**Your objective:** Starting with the line below that holds "camera: 85 degrees left, 5 degrees up" and stopping after the line that holds "(199, 372) = (223, 451): black", transcribe the lines exactly, leaving out all pictures.

Source records:
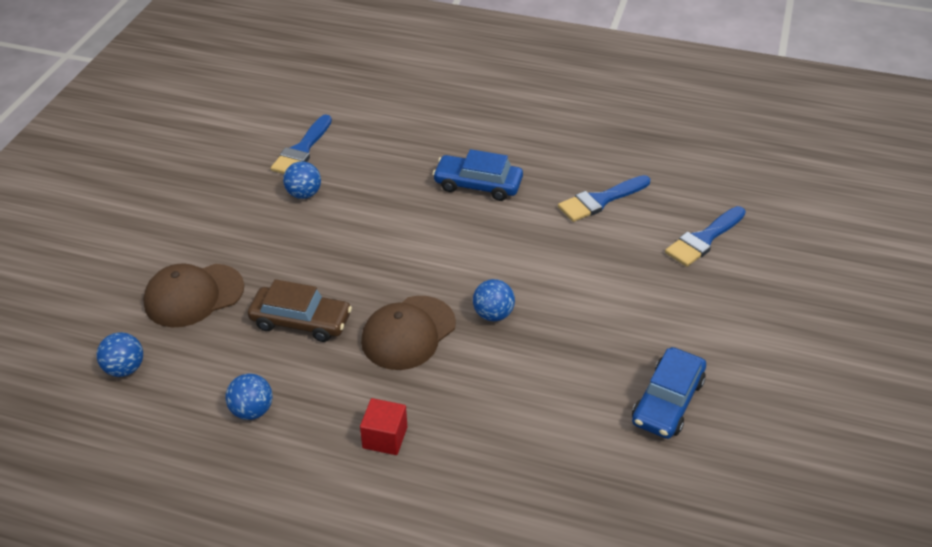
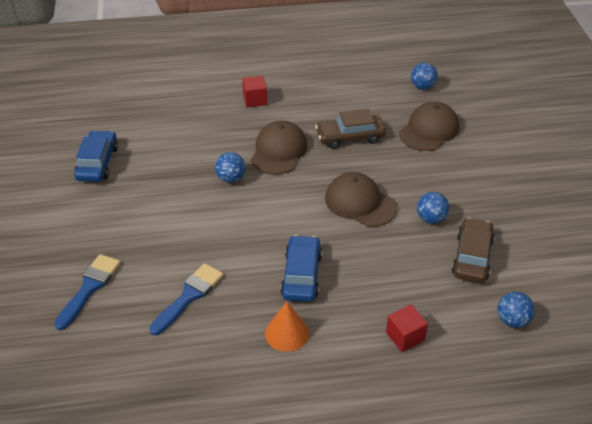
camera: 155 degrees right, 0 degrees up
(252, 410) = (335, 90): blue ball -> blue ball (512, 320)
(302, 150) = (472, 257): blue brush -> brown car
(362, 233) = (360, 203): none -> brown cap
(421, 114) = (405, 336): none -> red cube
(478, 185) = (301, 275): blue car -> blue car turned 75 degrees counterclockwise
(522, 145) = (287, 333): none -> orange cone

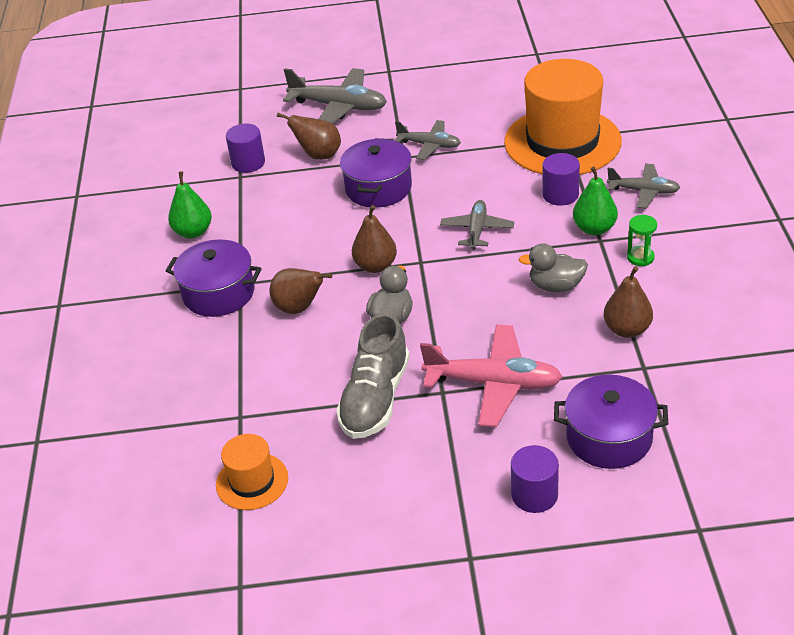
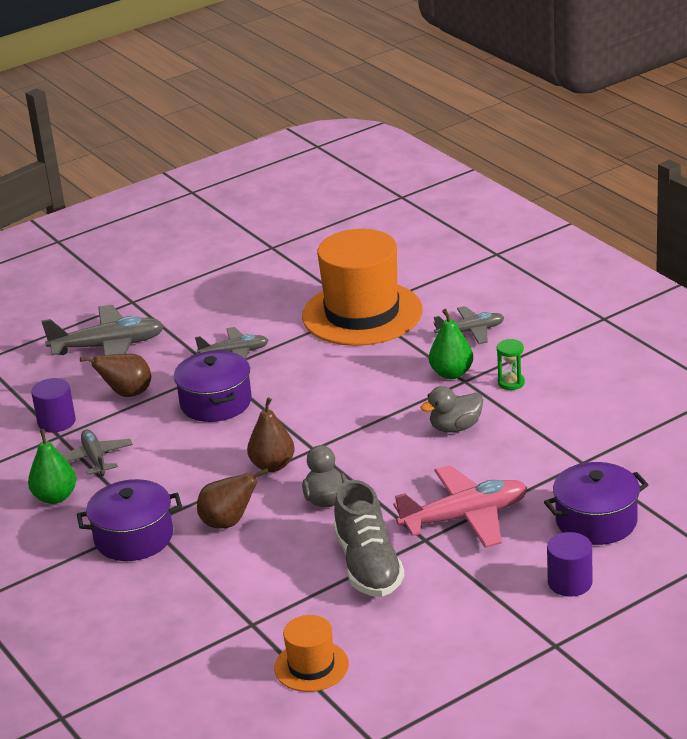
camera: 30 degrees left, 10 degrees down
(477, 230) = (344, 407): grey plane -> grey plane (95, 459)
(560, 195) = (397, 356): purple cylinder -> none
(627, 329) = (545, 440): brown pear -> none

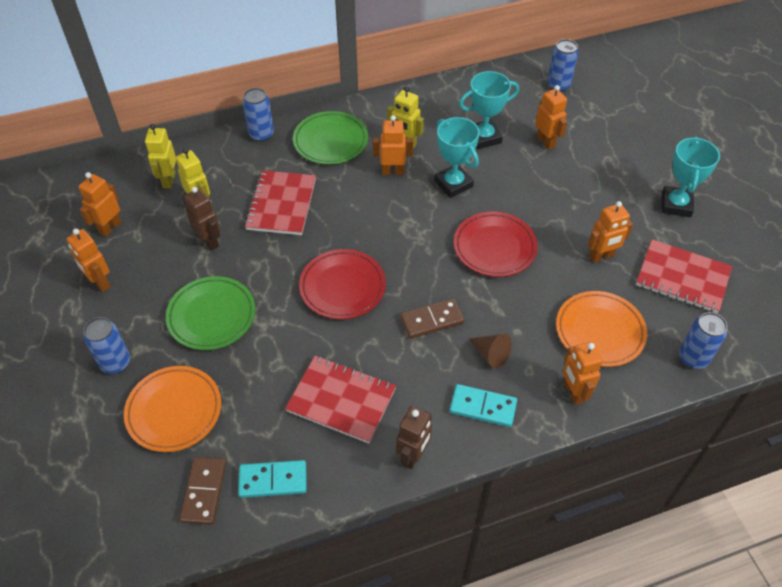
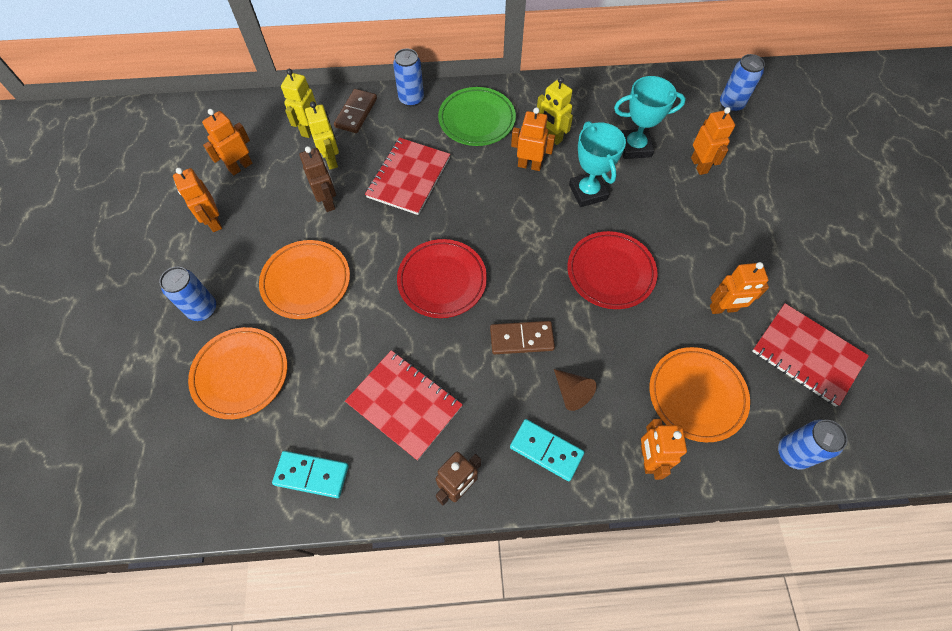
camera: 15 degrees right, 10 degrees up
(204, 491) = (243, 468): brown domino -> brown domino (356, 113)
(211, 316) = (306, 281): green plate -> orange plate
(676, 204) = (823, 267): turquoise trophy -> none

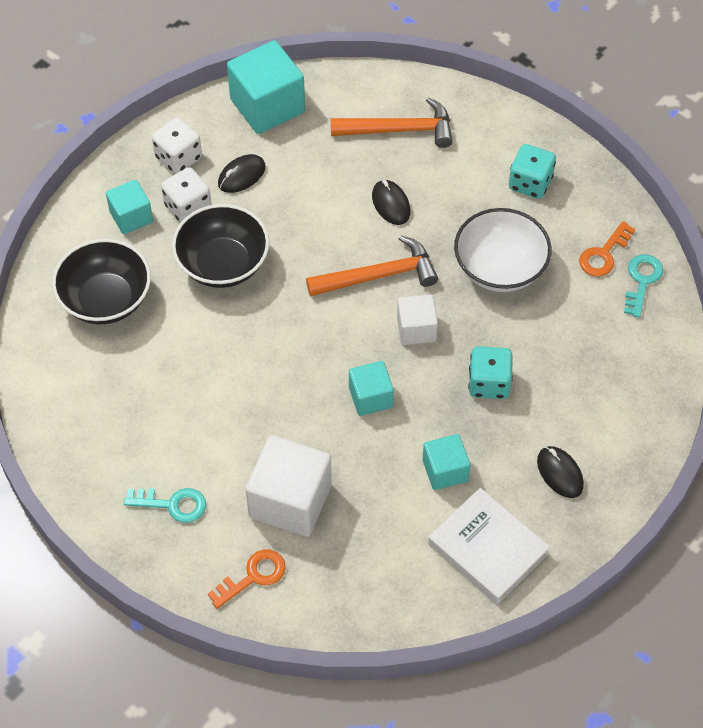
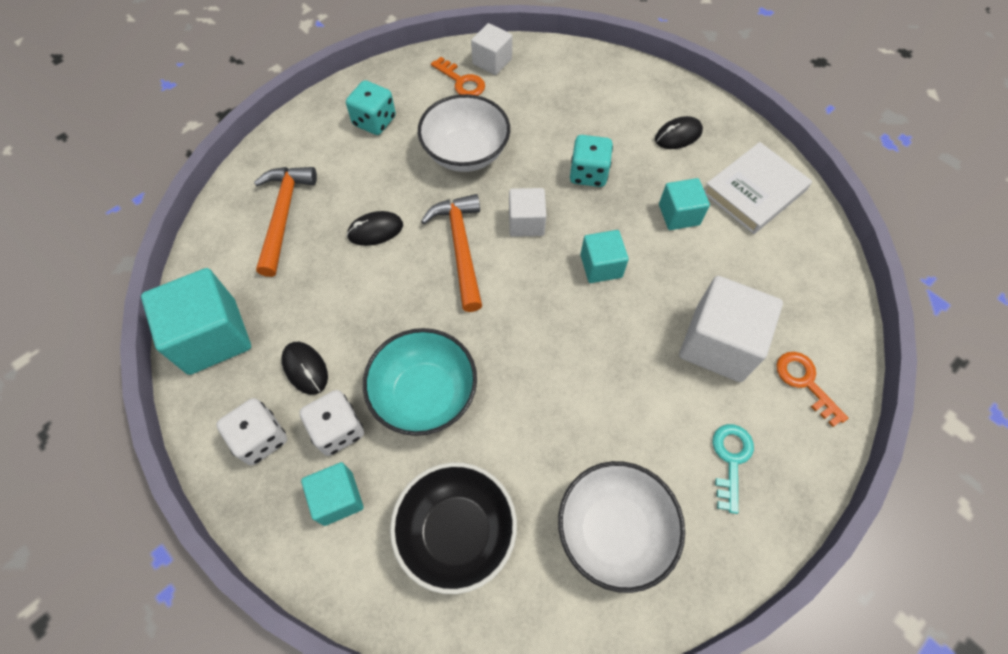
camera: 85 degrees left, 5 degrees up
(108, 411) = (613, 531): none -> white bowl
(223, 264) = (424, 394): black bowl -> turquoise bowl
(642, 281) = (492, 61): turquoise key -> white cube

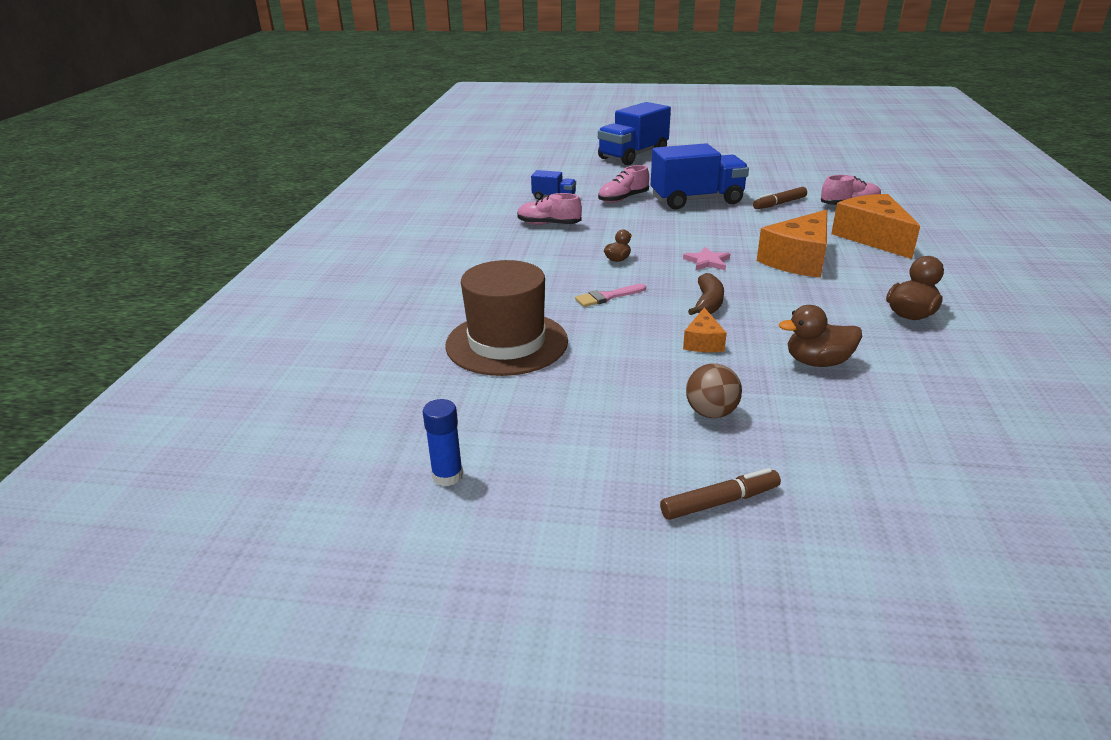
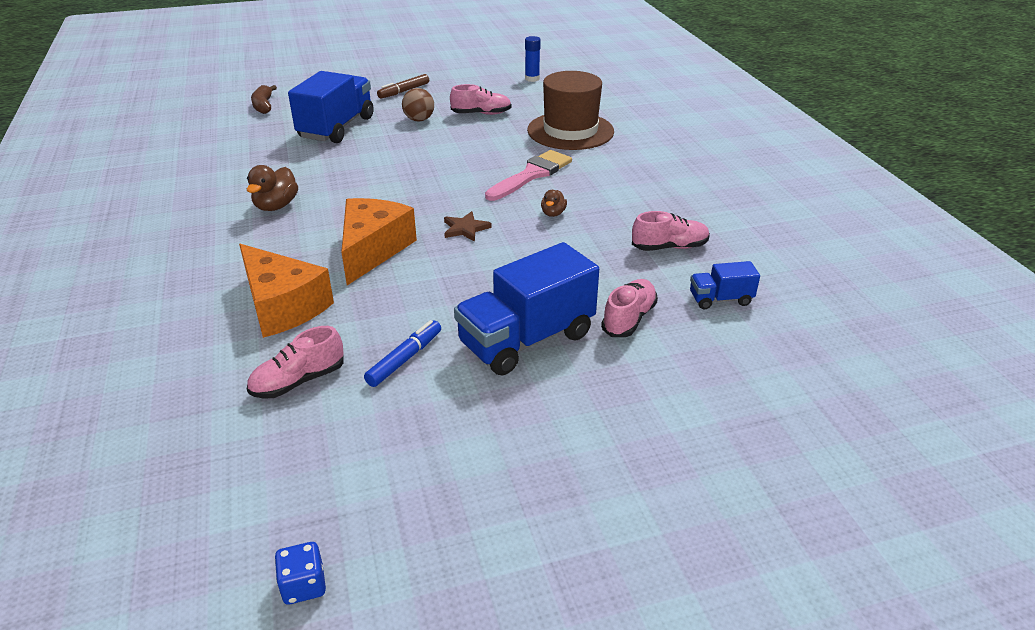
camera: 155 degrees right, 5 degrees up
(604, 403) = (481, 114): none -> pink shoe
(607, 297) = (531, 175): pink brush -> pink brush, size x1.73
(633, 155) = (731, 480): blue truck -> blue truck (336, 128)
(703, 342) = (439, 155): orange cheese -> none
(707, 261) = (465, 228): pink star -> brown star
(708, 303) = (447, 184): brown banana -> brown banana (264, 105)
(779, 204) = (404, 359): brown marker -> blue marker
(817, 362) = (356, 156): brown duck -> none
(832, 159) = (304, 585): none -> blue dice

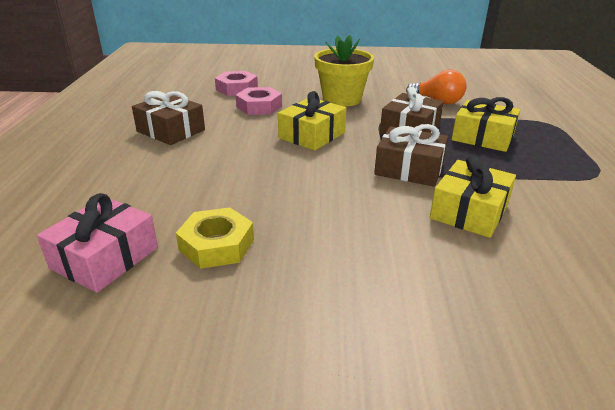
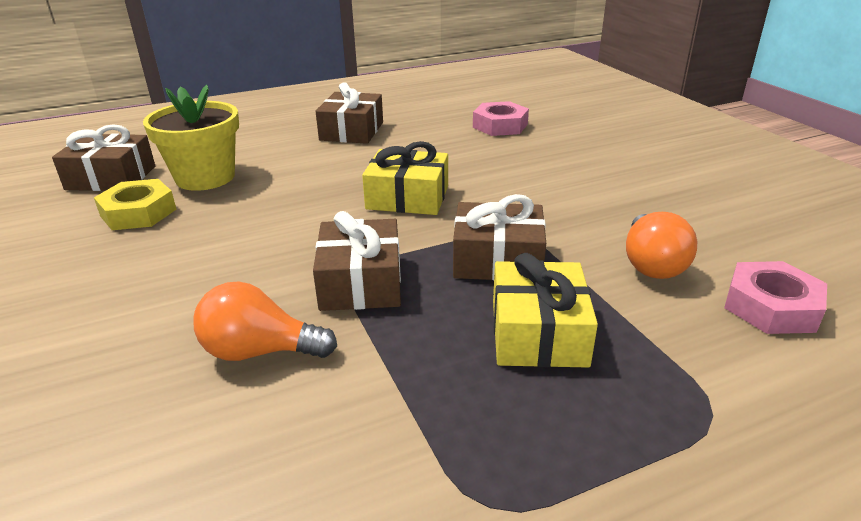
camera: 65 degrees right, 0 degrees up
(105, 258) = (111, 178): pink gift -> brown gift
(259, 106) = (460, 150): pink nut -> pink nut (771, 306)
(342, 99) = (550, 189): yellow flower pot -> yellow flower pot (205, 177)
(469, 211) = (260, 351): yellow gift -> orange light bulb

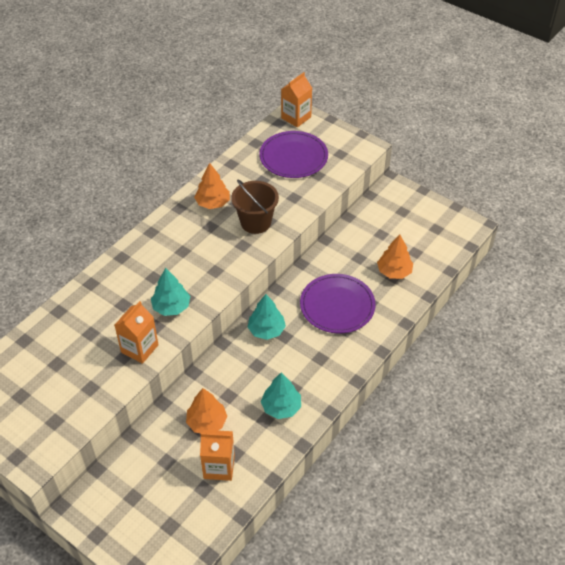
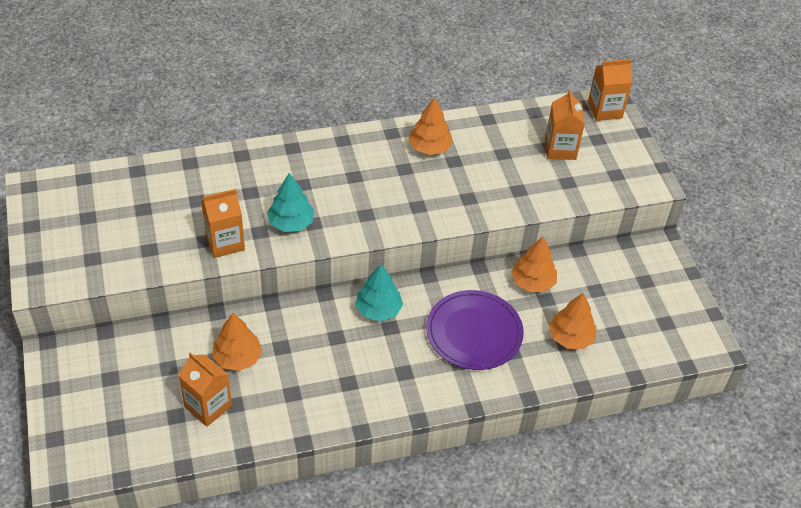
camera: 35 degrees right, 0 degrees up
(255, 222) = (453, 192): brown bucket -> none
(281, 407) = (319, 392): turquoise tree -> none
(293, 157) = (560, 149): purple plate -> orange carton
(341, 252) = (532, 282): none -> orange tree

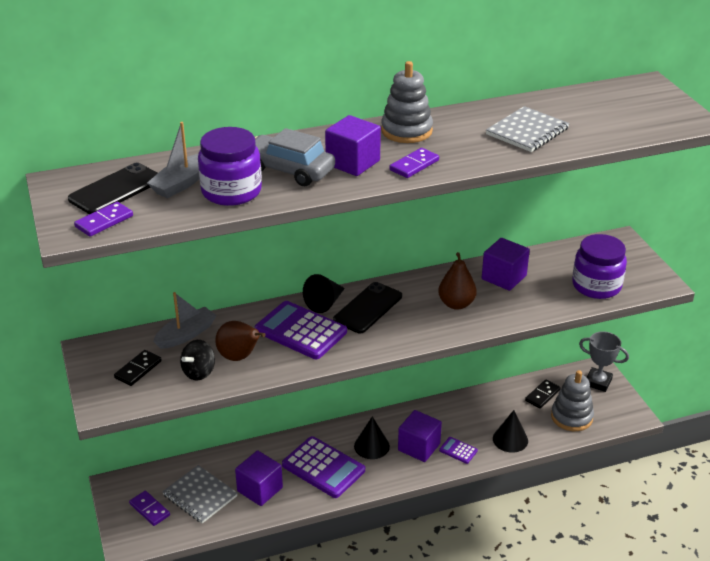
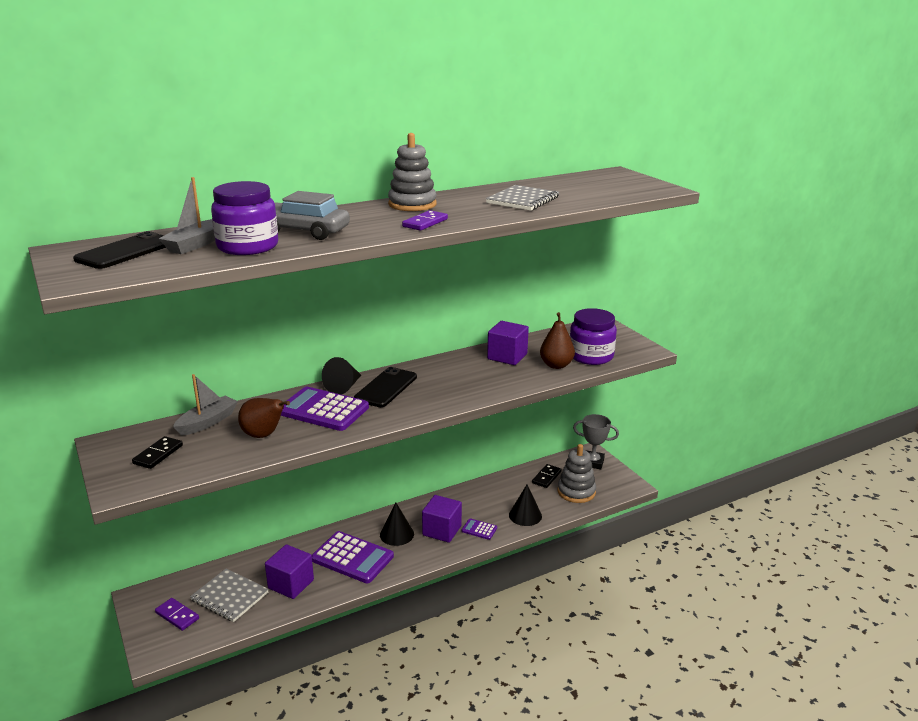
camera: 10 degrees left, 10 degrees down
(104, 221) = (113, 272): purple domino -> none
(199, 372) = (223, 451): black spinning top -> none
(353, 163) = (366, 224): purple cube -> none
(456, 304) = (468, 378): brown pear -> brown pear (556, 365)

**The answer:**
camera: 85 degrees left, 5 degrees up
(108, 411) = (613, 531): none -> white bowl
(223, 264) = (424, 394): black bowl -> turquoise bowl
(642, 281) = (492, 61): turquoise key -> white cube

camera: 155 degrees right, 5 degrees up
(604, 403) = (481, 114): none -> pink shoe
(607, 297) = (531, 175): pink brush -> pink brush, size x1.73
(633, 155) = (731, 480): blue truck -> blue truck (336, 128)
(703, 342) = (439, 155): orange cheese -> none
(707, 261) = (465, 228): pink star -> brown star
(708, 303) = (447, 184): brown banana -> brown banana (264, 105)
(779, 204) = (404, 359): brown marker -> blue marker
(817, 362) = (356, 156): brown duck -> none
(832, 159) = (304, 585): none -> blue dice

camera: 65 degrees right, 0 degrees up
(105, 258) = (111, 178): pink gift -> brown gift
(259, 106) = (460, 150): pink nut -> pink nut (771, 306)
(342, 99) = (550, 189): yellow flower pot -> yellow flower pot (205, 177)
(469, 211) = (260, 351): yellow gift -> orange light bulb

camera: 35 degrees right, 0 degrees up
(255, 222) = (453, 192): brown bucket -> none
(281, 407) = (319, 392): turquoise tree -> none
(293, 157) = (560, 149): purple plate -> orange carton
(341, 252) = (532, 282): none -> orange tree

camera: 10 degrees left, 10 degrees down
(104, 221) = (113, 272): purple domino -> none
(199, 372) = (223, 451): black spinning top -> none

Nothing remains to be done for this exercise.